▸ **Your assignment**:
From the entries below, please output exactly the lines starting at the one containing "LIGHT1: LM393 -> TEMT6000" and ending at the one containing "RFID3 pin SS: D5 -> D26", both included.

▸ **Information**:
☆ ☆ ☆

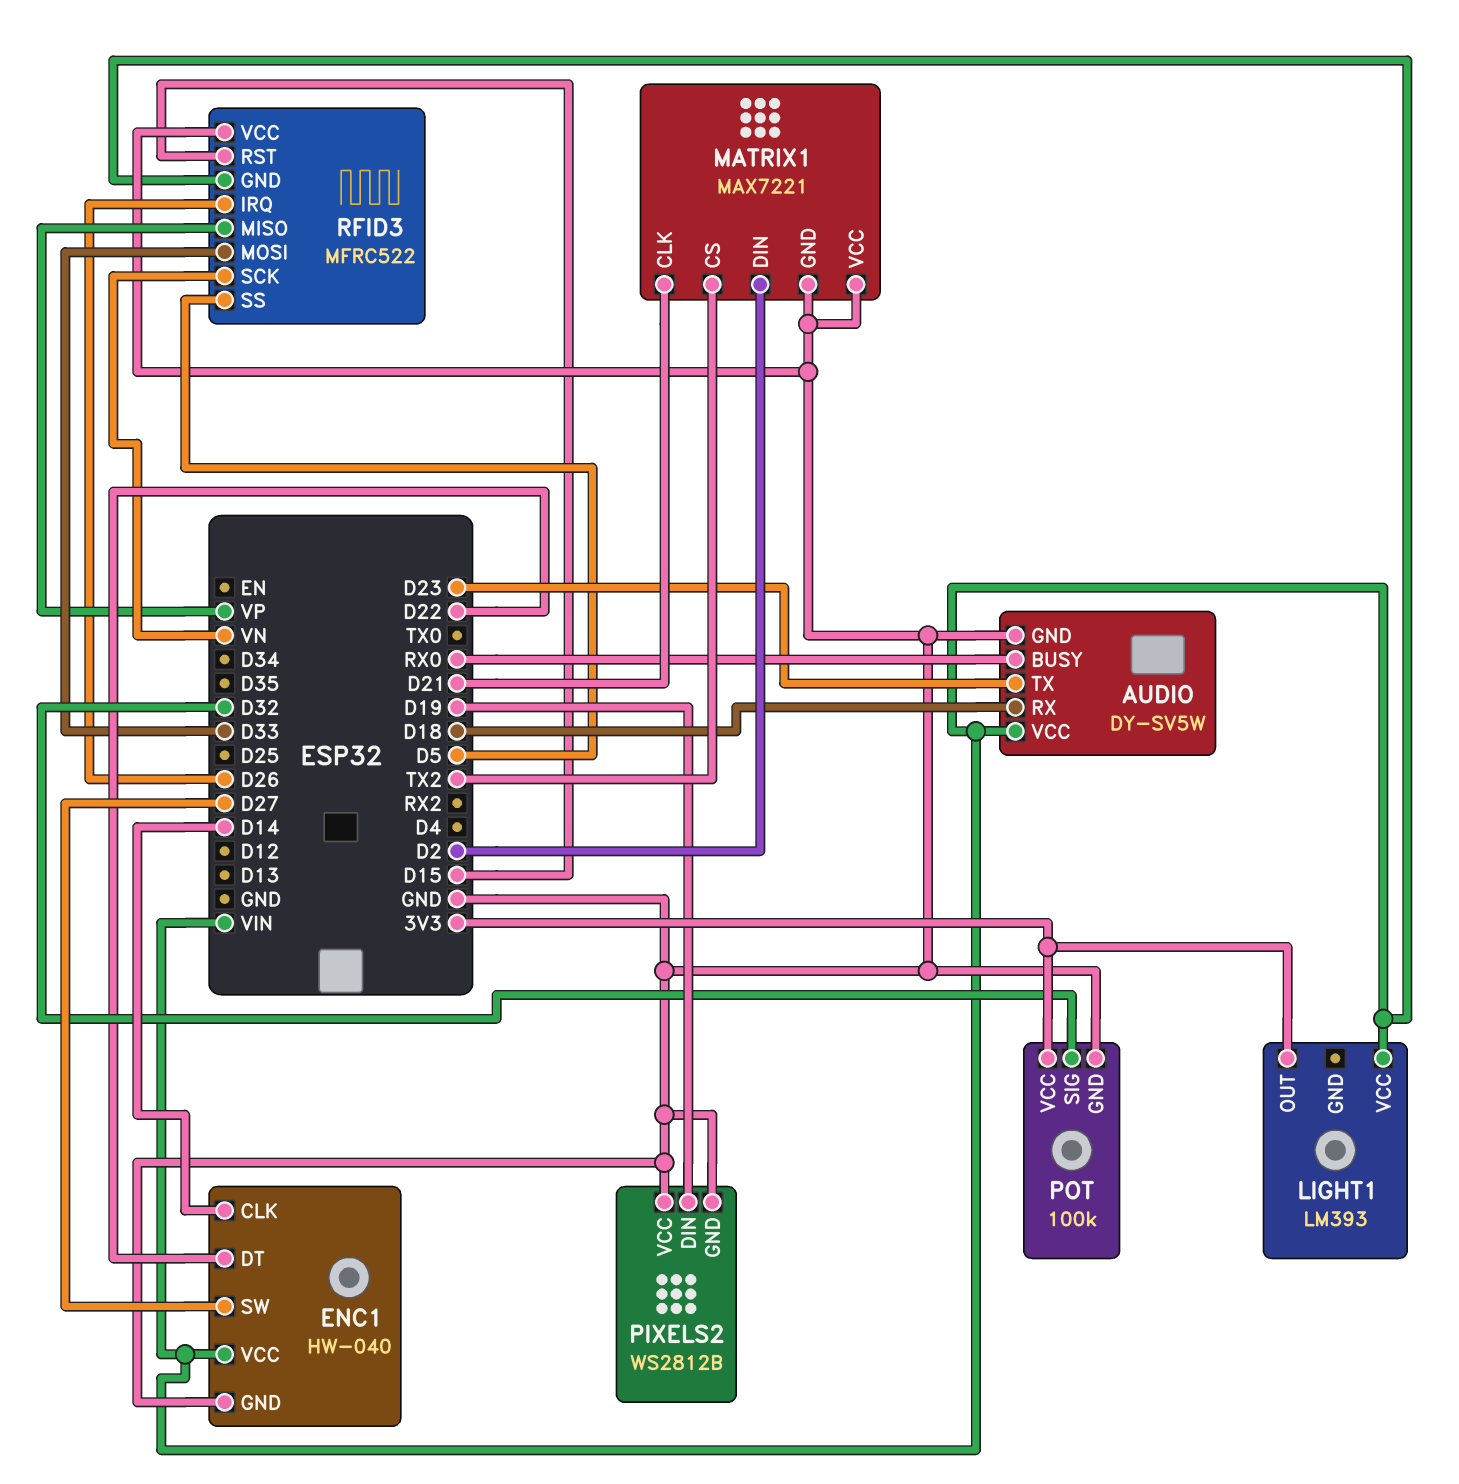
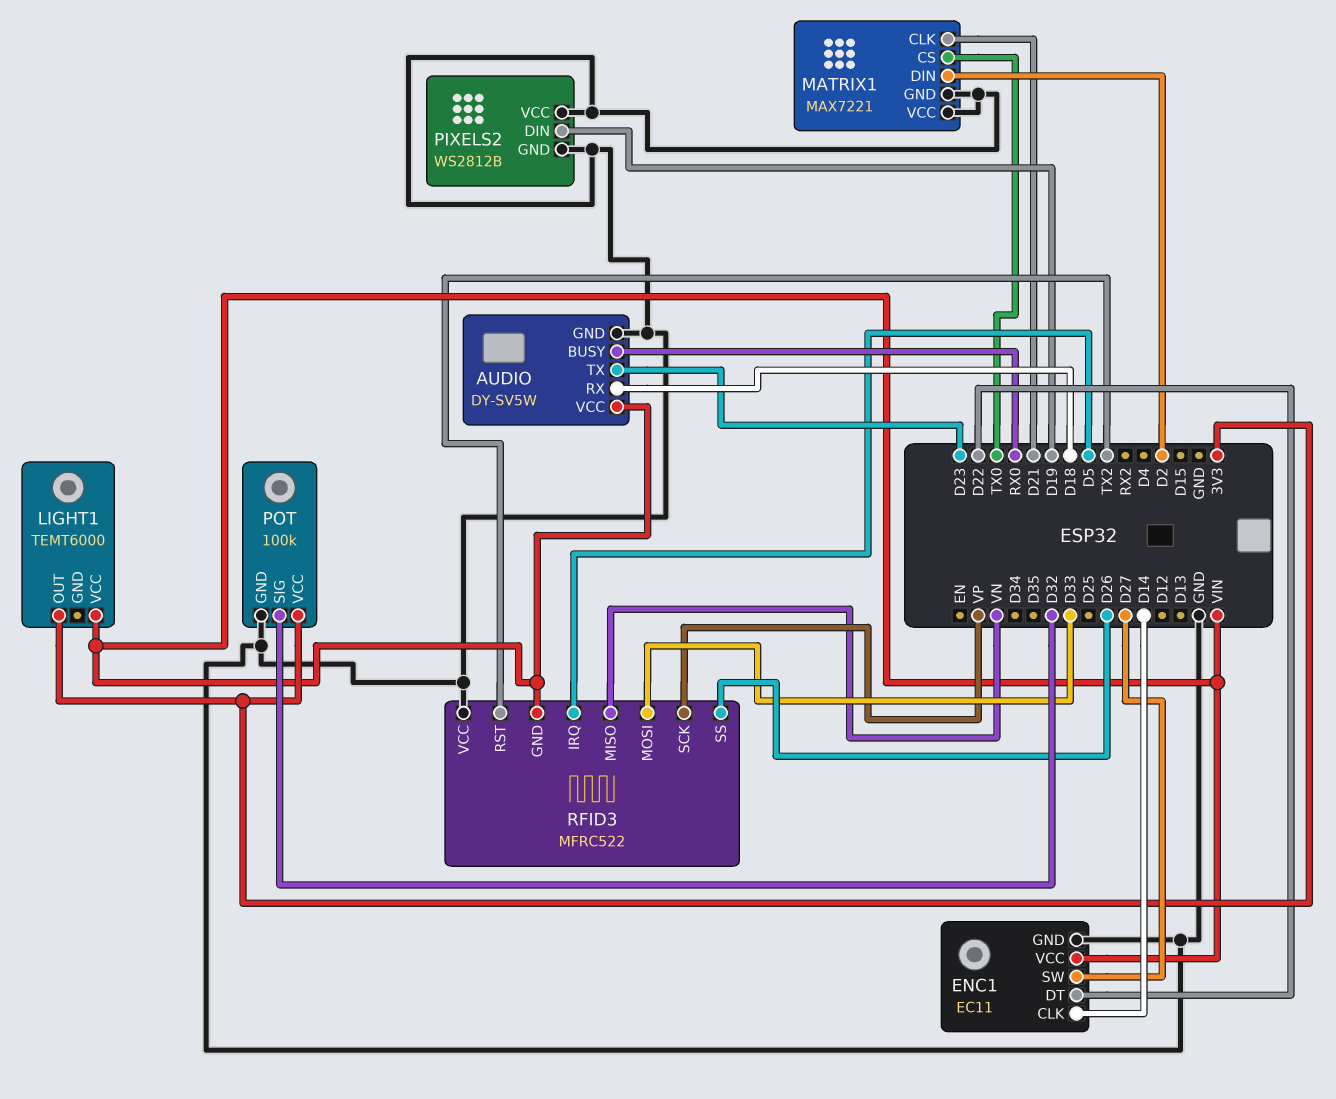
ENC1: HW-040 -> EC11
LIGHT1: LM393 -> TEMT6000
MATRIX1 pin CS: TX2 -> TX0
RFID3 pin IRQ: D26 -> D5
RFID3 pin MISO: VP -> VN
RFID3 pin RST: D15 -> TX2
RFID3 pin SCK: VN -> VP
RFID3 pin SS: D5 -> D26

☆ ☆ ☆

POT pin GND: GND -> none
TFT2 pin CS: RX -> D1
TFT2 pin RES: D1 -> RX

☆ ☆ ☆

▸ **Final answer**:
LIGHT1: LM393 -> TEMT6000
MATRIX1 pin CS: TX2 -> TX0
RFID3 pin IRQ: D26 -> D5
RFID3 pin MISO: VP -> VN
RFID3 pin RST: D15 -> TX2
RFID3 pin SCK: VN -> VP
RFID3 pin SS: D5 -> D26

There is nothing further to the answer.